§ Problem statement
Copy every line from the records below that carries the word "arrow".

-- Records provided follows --

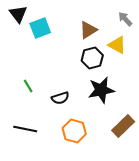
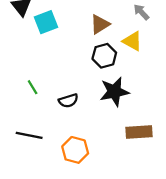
brown rectangle: (123, 126) -> (139, 132), turned 40
orange hexagon: (74, 131) -> (75, 150), moved

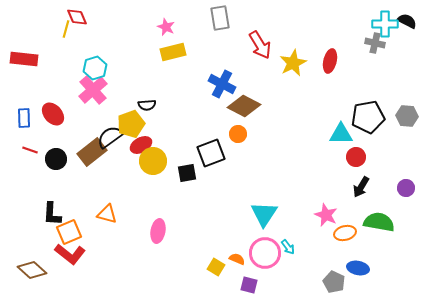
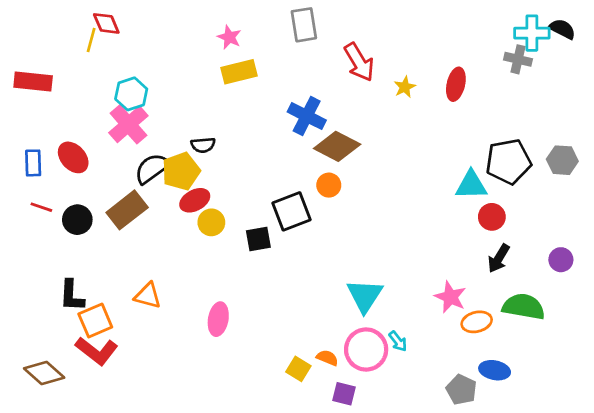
yellow star: (293, 63) -> (405, 87), size x0.6
black semicircle: (110, 137) -> (152, 169), moved
yellow circle: (153, 161) -> (211, 222), size x0.7

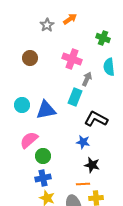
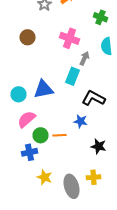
cyan circle: (22, 105) -> (18, 94), moved
black star: (92, 165) -> (98, 146), moved
blue cross: (43, 178) -> (30, 152), moved
orange line: (83, 184) -> (60, 135), moved

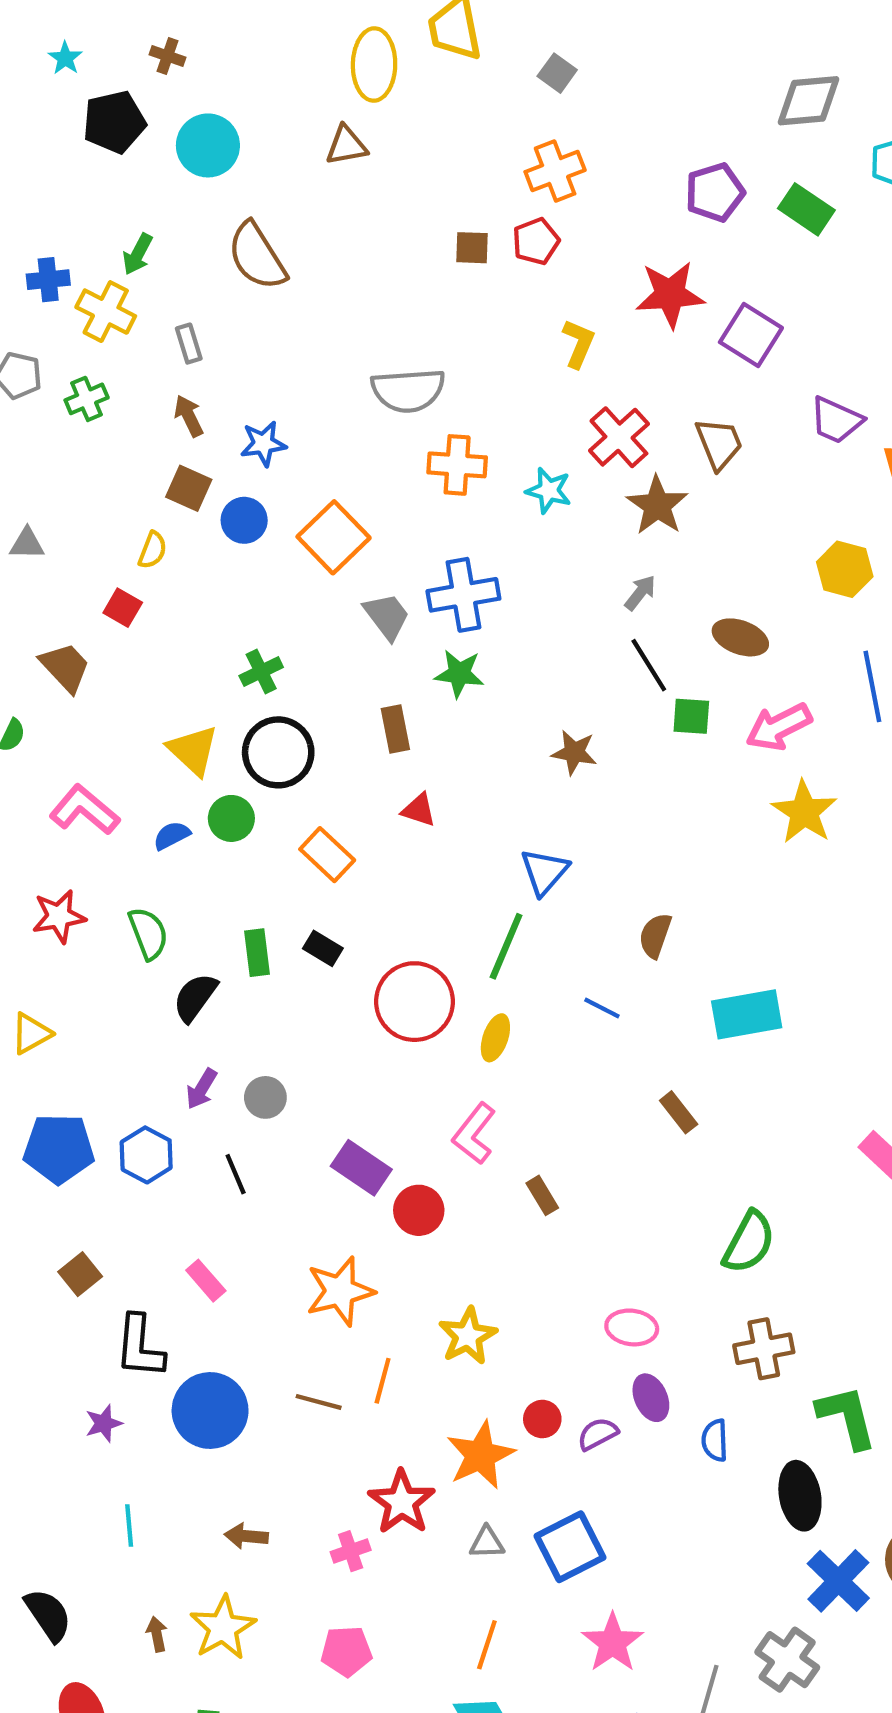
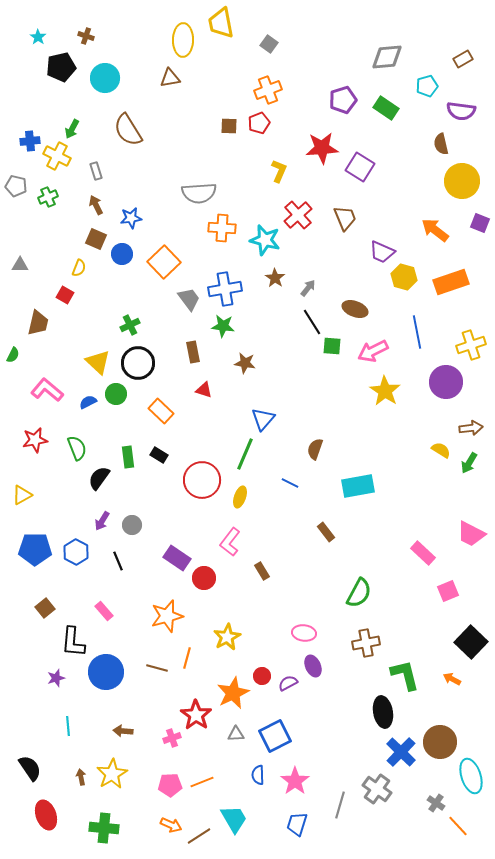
purple trapezoid: (836, 420) -> (382, 252), moved
cyan star: (549, 490) -> (265, 240), size x1.4
brown star: (657, 505) -> (275, 278), moved, size x0.7
brown trapezoid: (65, 667) -> (38, 323), turned 56
brown star: (574, 752) -> (245, 363), moved
blue semicircle: (715, 1440) -> (258, 775), moved
orange line: (487, 1645) -> (202, 782), moved, turned 50

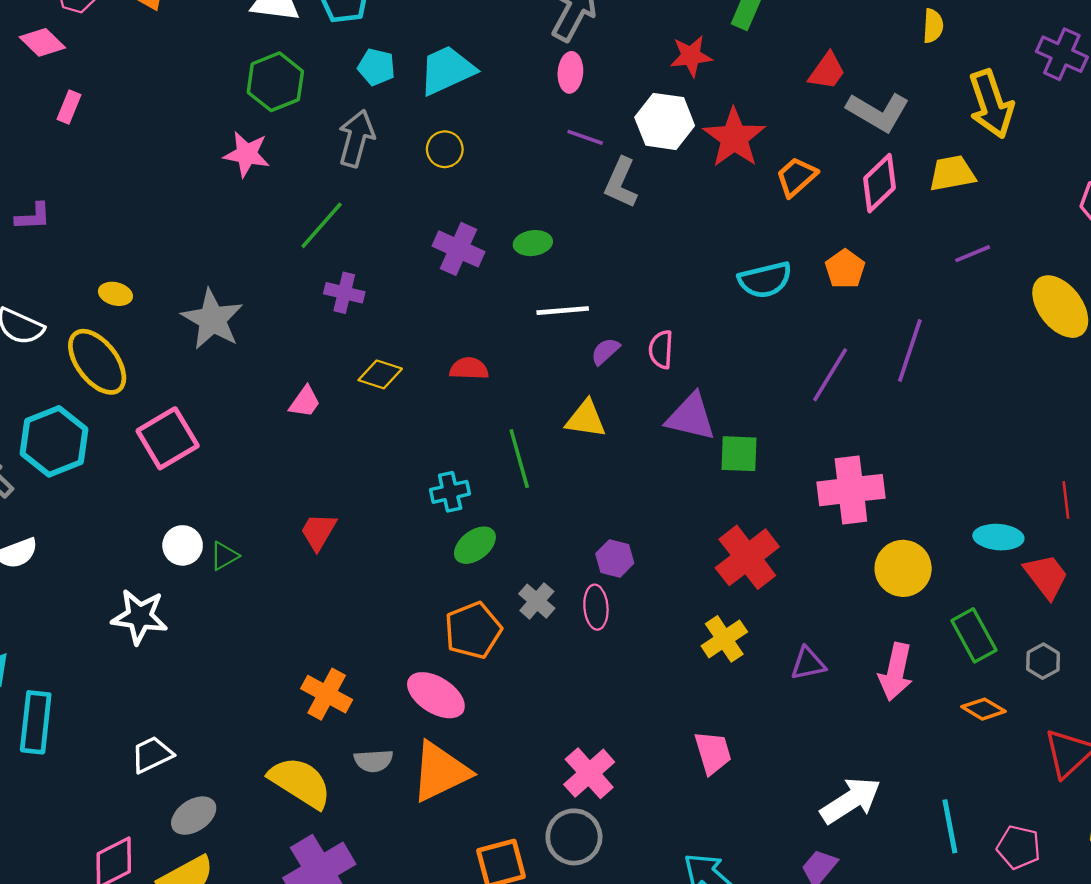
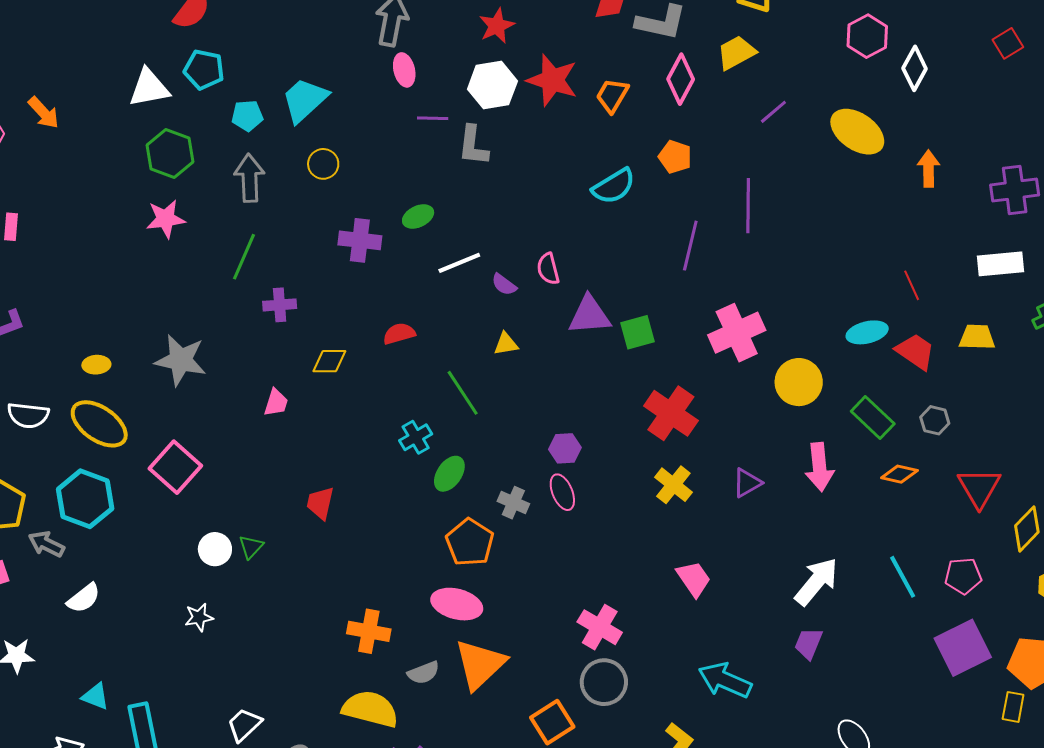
purple semicircle: (605, 351) -> (504, 285), turned -84
yellow triangle: (586, 419) -> (506, 344), size x0.7
white star: (140, 617) -> (199, 617), size x0.6

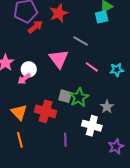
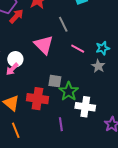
gray line: (81, 41) -> (63, 24), turned 42
green star: (79, 97) -> (69, 91), moved
gray star: (107, 107) -> (98, 66), moved

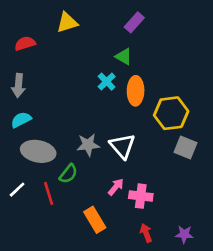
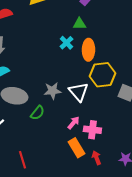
green triangle: (124, 57) -> (79, 24), turned -32
yellow hexagon: (171, 113) -> (102, 75), moved
red line: (49, 193) -> (22, 160), moved
orange rectangle: (95, 220) -> (76, 148), moved

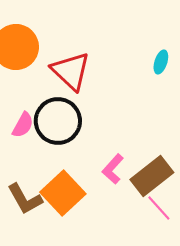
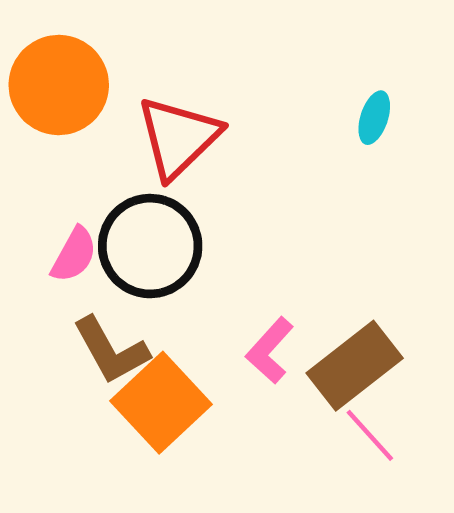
red triangle: (71, 71) -> (178, 137), turned 33
brown L-shape: (25, 199) -> (111, 350), moved

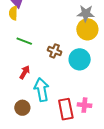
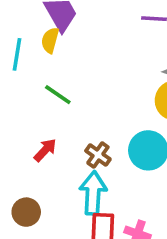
brown cross: (55, 51) -> (98, 155), moved
cyan arrow: (42, 90) -> (93, 193), moved

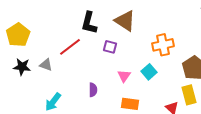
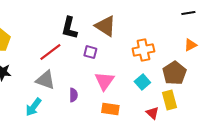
gray triangle: (46, 65) -> (45, 80), moved, size x1.5
cyan square: (149, 72) -> (142, 82), moved
pink triangle: (124, 76) -> (104, 81), size x1.5

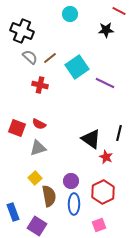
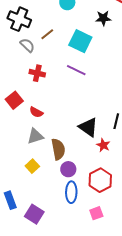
brown line: (50, 58) -> (47, 34), moved
cyan square: (77, 67) -> (80, 41), moved, turned -30
purple line: (105, 83) -> (76, 70), moved
red square: (17, 128) -> (14, 100), moved, turned 30
brown semicircle: (49, 196) -> (58, 149), moved

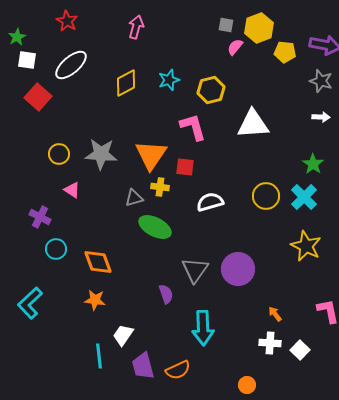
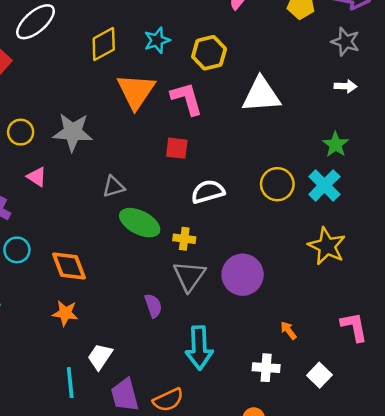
orange triangle: (151, 155) -> (136, 91), moved
yellow cross: (160, 187) -> (184, 239), moved
white cross: (270, 343) -> (266, 368), moved

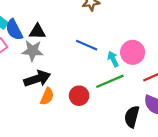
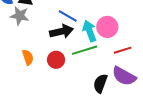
cyan arrow: (113, 59) -> (90, 31), size x1.5
black arrow: (37, 79) -> (62, 31), moved
orange semicircle: (47, 96) -> (28, 57), turned -49

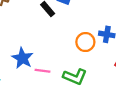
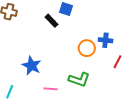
pink line: (42, 71) -> (51, 89), moved

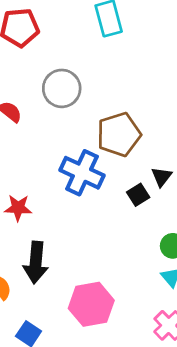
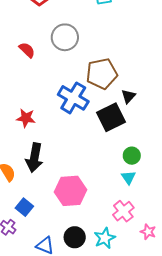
black triangle: (162, 177) -> (128, 96), moved
black square: (138, 195) -> (111, 117), size x1.8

-- Records provided concluded --

§ Answer
cyan arrow: (42, 90) -> (93, 193), moved
cyan arrow: (113, 59) -> (90, 31), size x1.5
black arrow: (37, 79) -> (62, 31), moved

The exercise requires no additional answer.